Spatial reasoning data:
»»

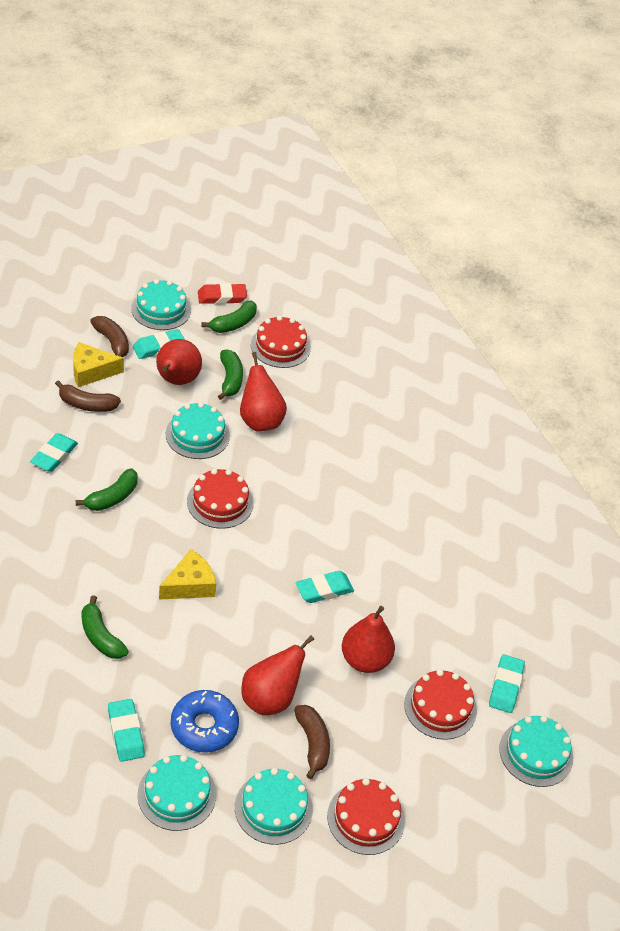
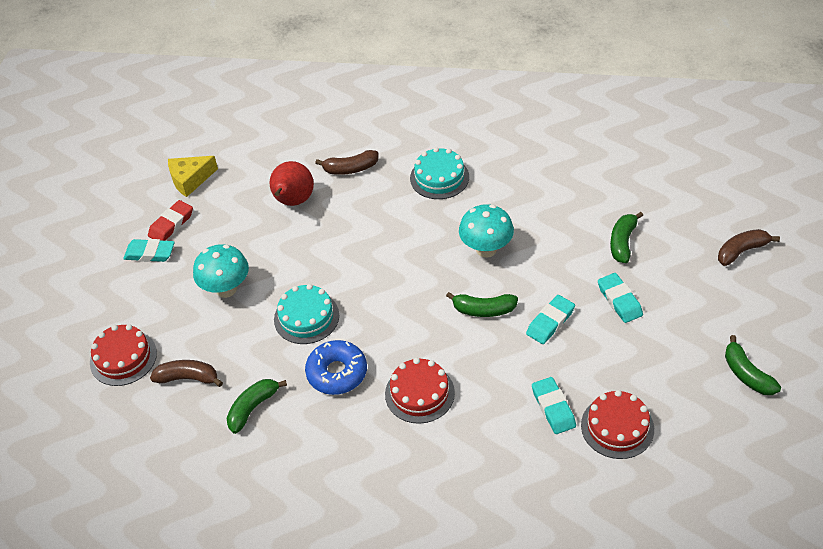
red cake: 4 -> 3
red pear: 4 -> 1
turquoise cake: 5 -> 2
turquoise eraser: 5 -> 4
turquoise mushroom: 0 -> 2
yellow cheese: 2 -> 1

««

◆ **Goal of the exercise**
Every entry above should be restated word for word, with the images left out.

◆ **Solution to the exercise**
red cake: 4 -> 3
red pear: 4 -> 1
turquoise cake: 5 -> 2
turquoise eraser: 5 -> 4
turquoise mushroom: 0 -> 2
yellow cheese: 2 -> 1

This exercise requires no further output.